What this task involves: Examine each line of the data, and copy the ones containing "first".

(Colored object listings)
-=-=-=-=-

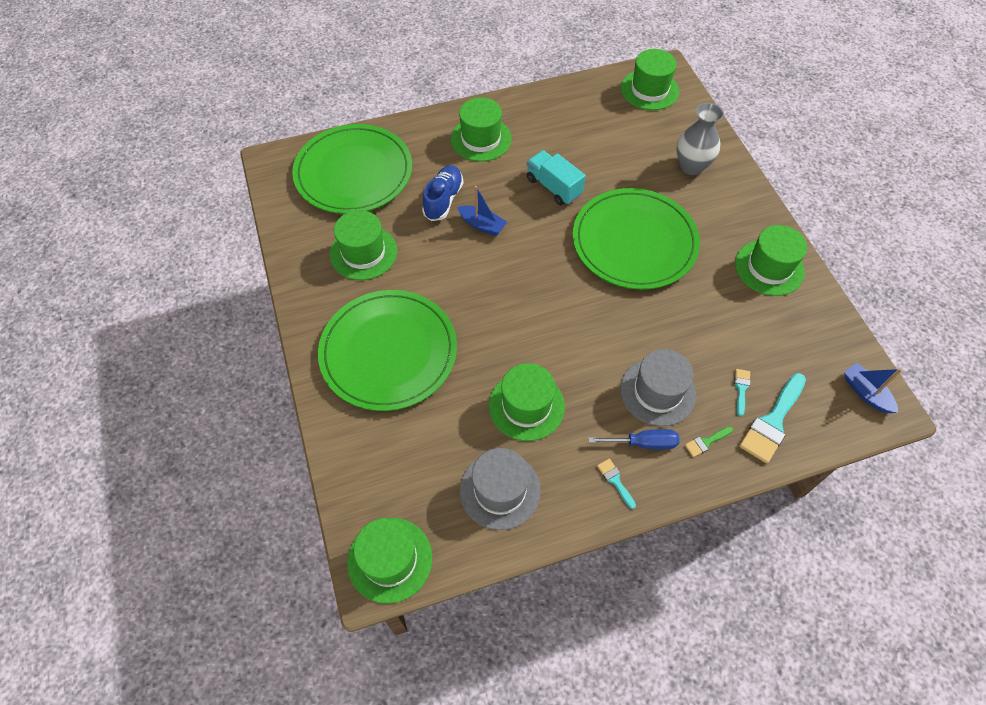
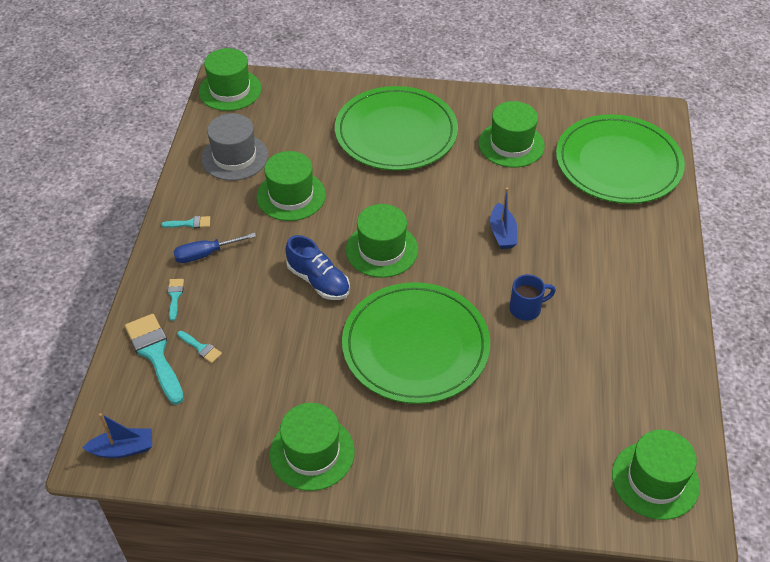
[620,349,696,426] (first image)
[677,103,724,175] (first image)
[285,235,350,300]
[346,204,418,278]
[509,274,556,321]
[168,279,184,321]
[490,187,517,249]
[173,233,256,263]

-=-=-=-=-

Result:
[620,349,696,426] (first image)
[677,103,724,175] (first image)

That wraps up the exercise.